## WORK INSTRUCTIONS
Count, please, the lines in the listing below that contain "COIL", and reply with the count only.
──────────
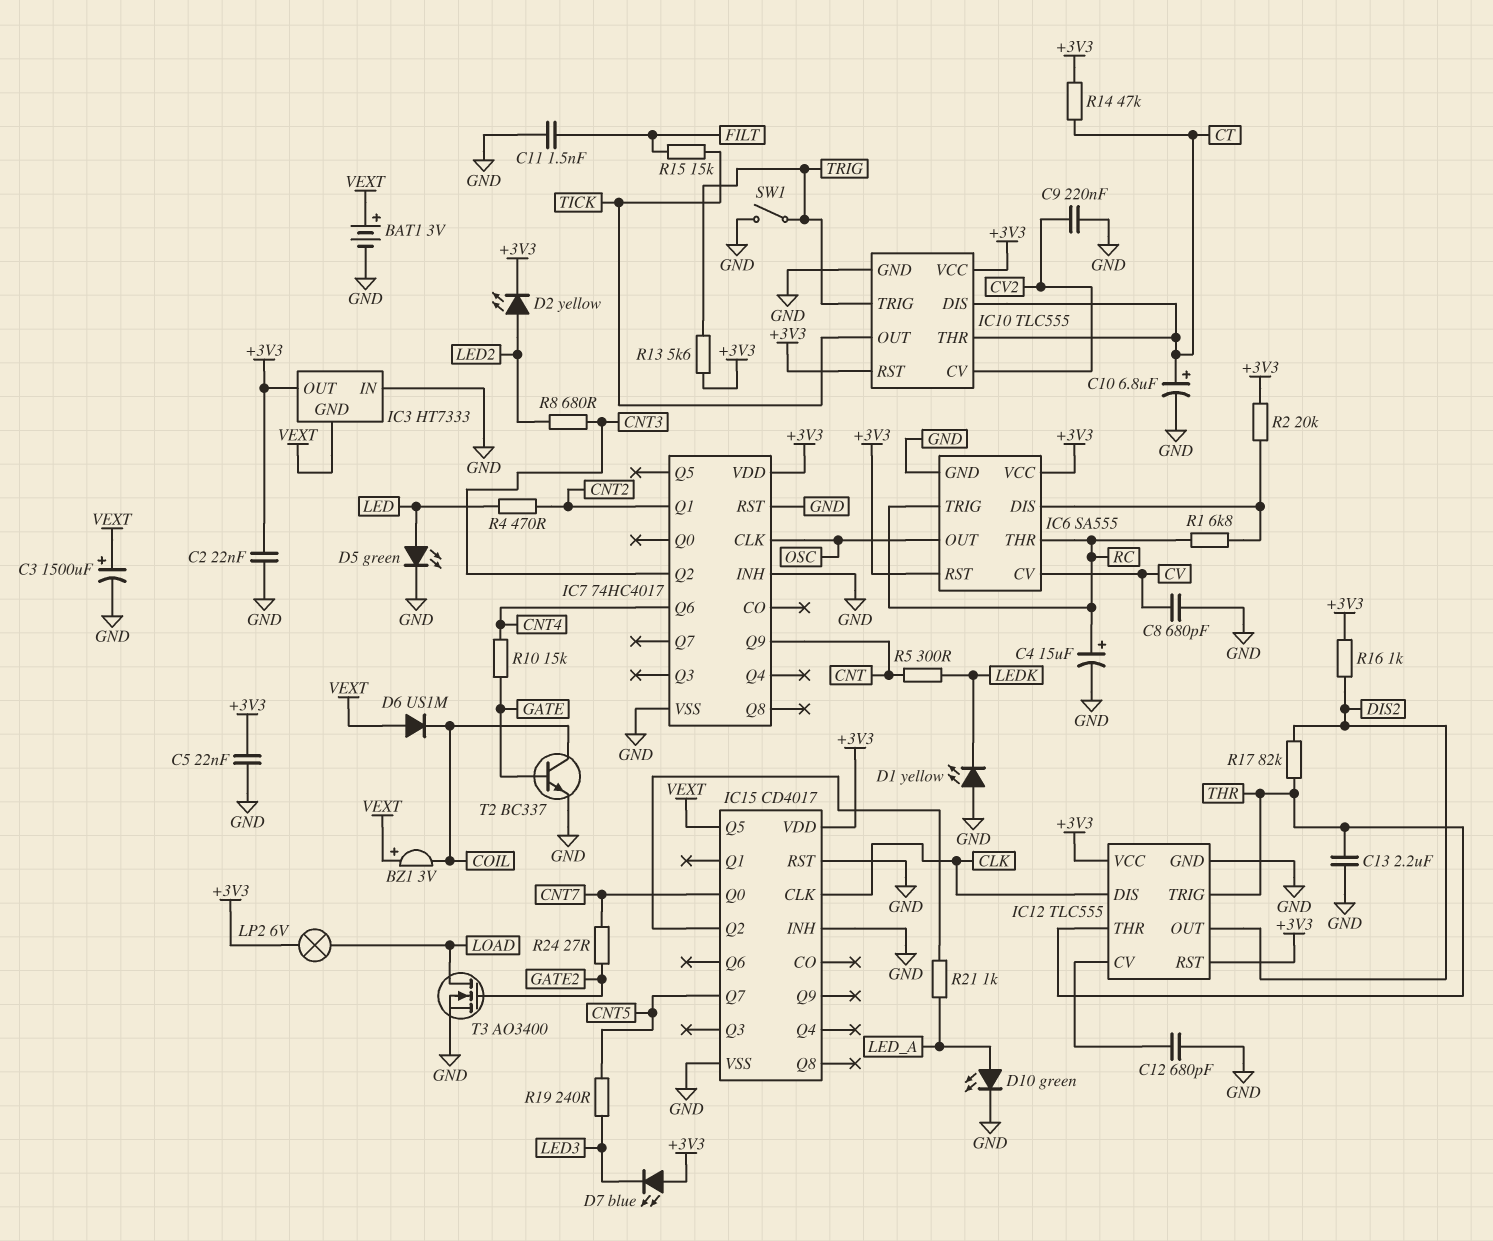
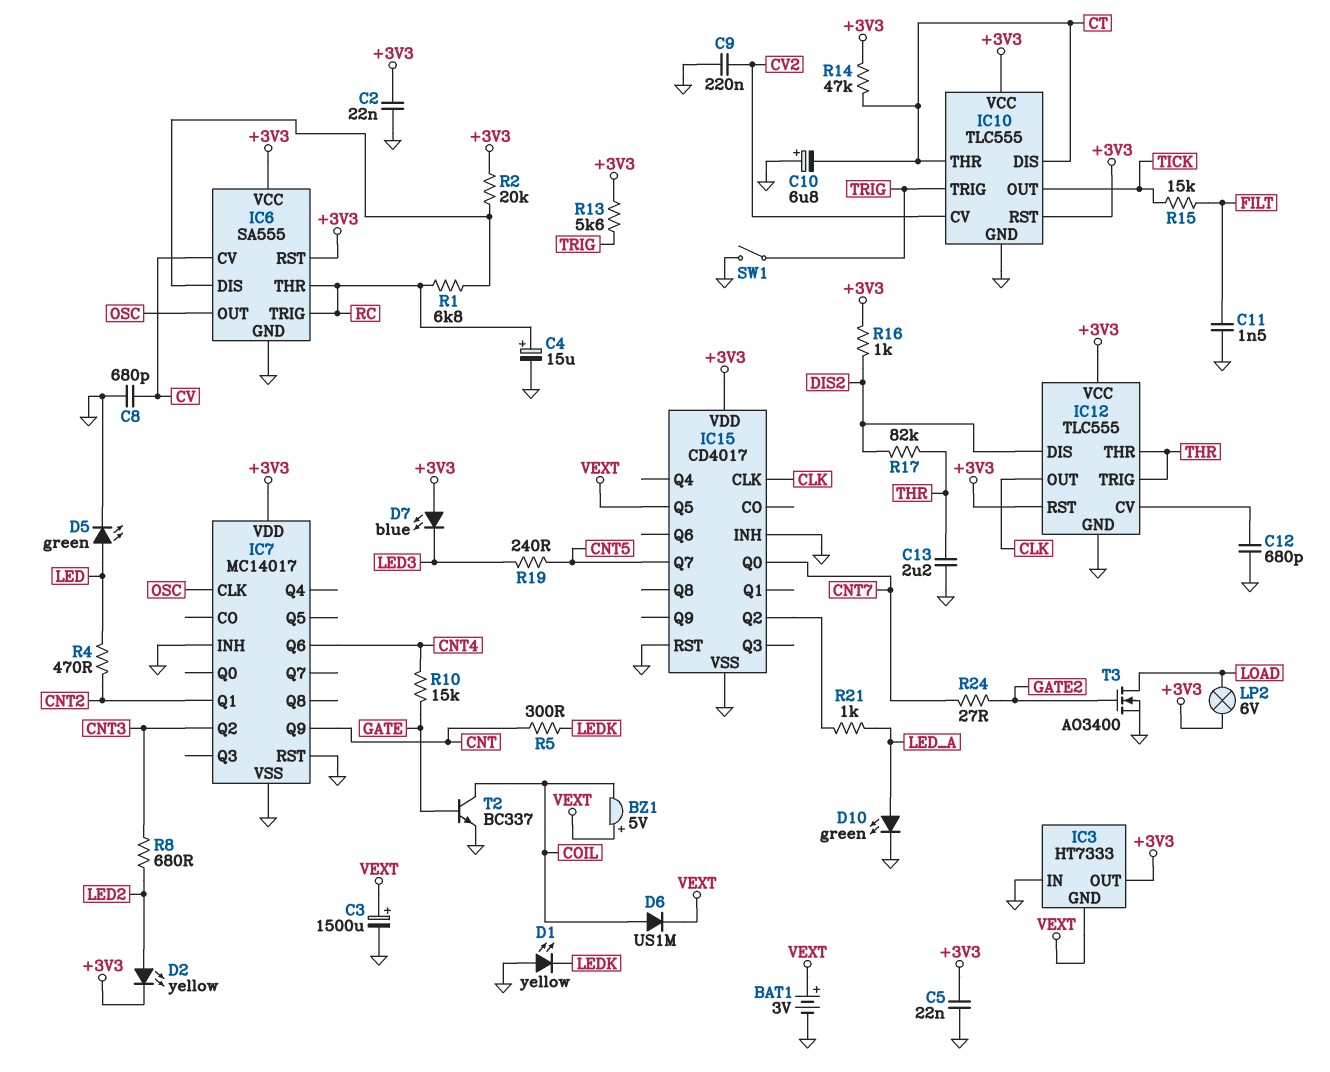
BZ1: buzzer 3V (plus VEXT, minus COIL) -> buzzer 5V (plus VEXT, minus COIL)
C10: 6.8uF (plus CT, minus GND) -> 6.8uF (plus GND, minus CT)
D6: diode US1M (A VEXT, K COIL) -> diode US1M (A COIL, K VEXT)
IC7: 74HC4017 -> MC14017
IC12 pin DIS: CLK -> DIS2
IC12 pin OUT: DIS2 -> CLK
──────────
## EXPECTED ANSWER
2